> [WHAT THE EXERCISE ASKS]: Lines holding the word "yellow" must be located in the listing below and copied.

> [INFORMATION SHOWN]:
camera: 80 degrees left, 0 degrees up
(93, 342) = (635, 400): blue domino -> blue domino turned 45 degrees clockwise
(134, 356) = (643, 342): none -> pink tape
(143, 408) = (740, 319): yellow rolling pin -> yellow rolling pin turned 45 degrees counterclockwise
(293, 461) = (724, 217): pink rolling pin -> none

...

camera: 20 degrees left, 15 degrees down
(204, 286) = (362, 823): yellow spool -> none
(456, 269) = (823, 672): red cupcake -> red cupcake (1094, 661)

> [ANSWER SECTION]:
(143, 408) = (740, 319): yellow rolling pin -> yellow rolling pin turned 45 degrees counterclockwise
(204, 286) = (362, 823): yellow spool -> none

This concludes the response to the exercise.